:: What is needed ::
Copy all lines below containing "diamond".

(Excerpts from a dataset)
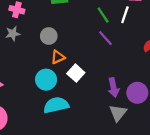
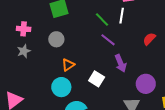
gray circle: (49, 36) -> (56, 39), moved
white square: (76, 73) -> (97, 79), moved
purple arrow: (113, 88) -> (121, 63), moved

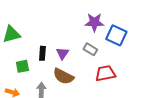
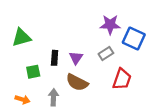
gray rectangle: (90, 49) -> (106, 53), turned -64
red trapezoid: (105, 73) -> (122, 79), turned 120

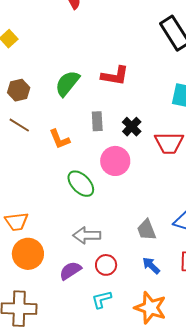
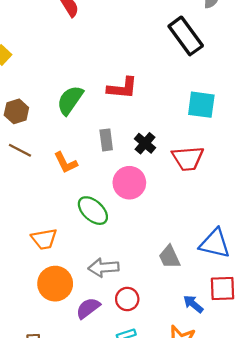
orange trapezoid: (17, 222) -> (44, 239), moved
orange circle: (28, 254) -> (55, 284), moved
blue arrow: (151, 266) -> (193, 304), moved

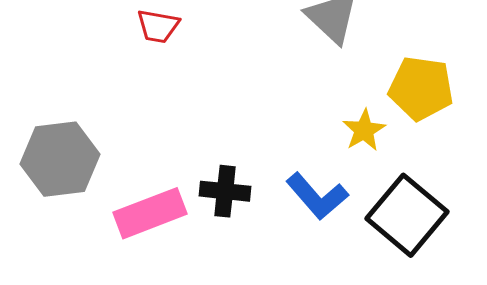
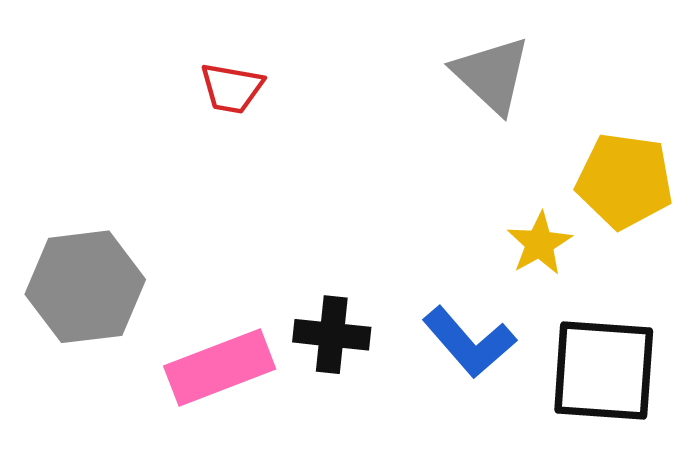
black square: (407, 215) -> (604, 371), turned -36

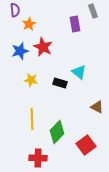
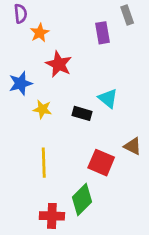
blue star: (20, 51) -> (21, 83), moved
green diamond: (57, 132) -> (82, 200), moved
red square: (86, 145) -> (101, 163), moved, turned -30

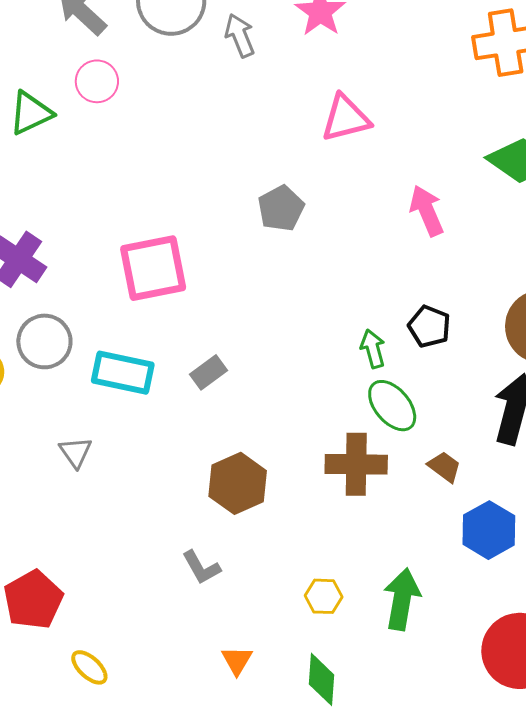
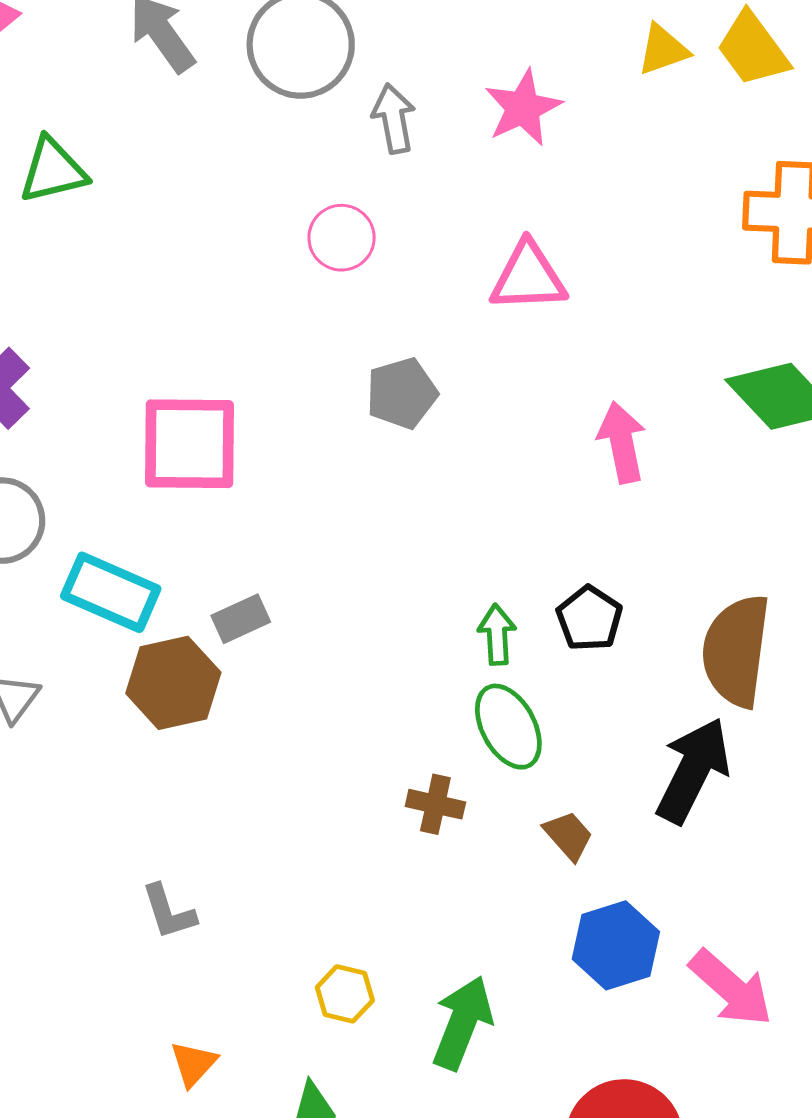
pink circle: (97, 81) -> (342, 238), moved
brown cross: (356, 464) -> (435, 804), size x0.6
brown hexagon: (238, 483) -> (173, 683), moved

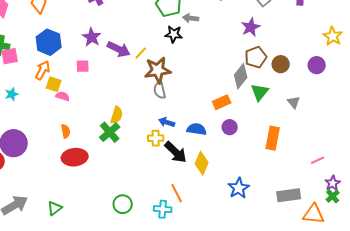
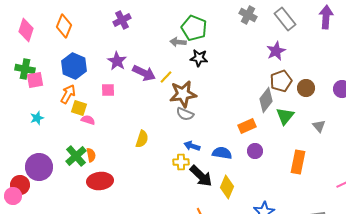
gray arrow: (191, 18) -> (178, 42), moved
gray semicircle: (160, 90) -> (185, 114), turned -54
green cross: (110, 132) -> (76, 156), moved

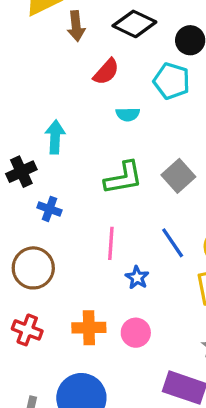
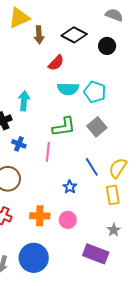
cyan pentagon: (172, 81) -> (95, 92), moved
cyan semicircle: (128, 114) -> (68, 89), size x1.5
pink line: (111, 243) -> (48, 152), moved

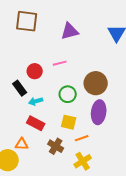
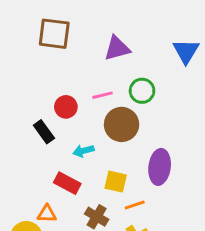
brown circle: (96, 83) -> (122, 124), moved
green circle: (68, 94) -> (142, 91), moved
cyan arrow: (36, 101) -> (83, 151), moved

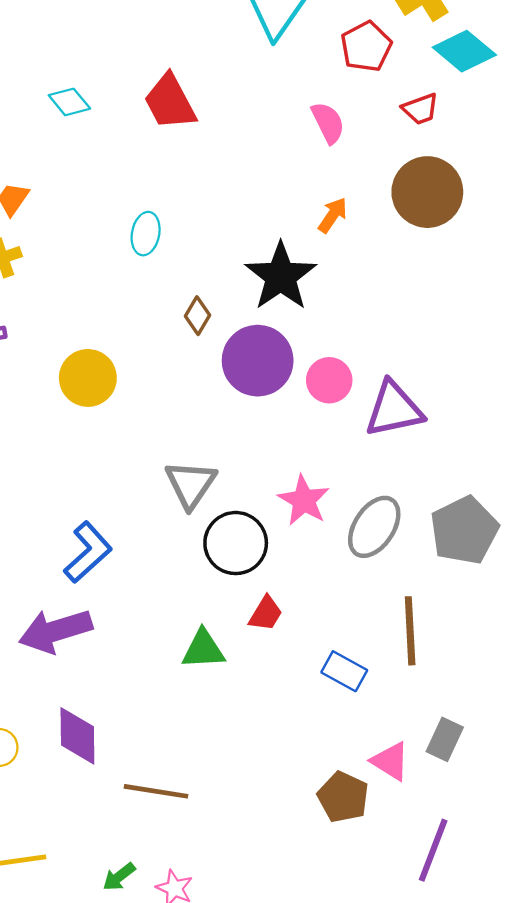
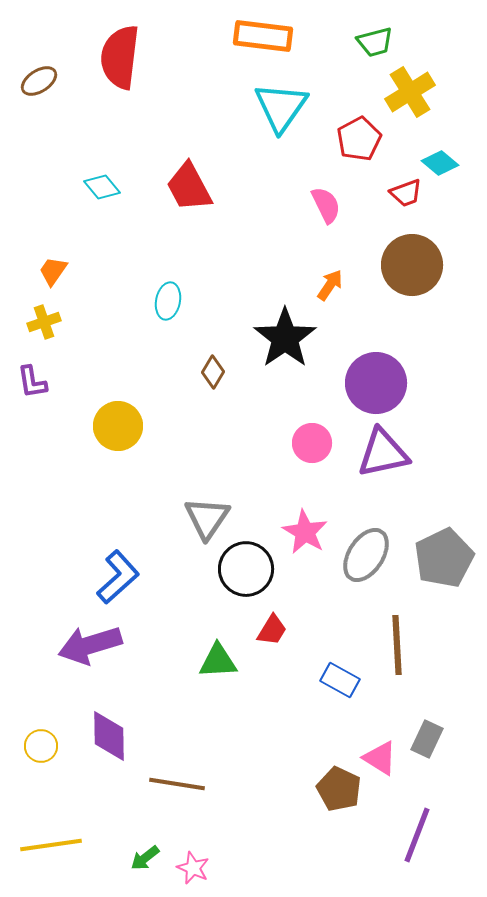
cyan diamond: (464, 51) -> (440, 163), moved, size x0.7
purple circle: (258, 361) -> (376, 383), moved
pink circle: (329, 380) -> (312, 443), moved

:: Result of the exercise ::
green diamond: (57, 132) -> (82, 200), moved
cyan diamond: (464, 51) -> (440, 163), moved, size x0.7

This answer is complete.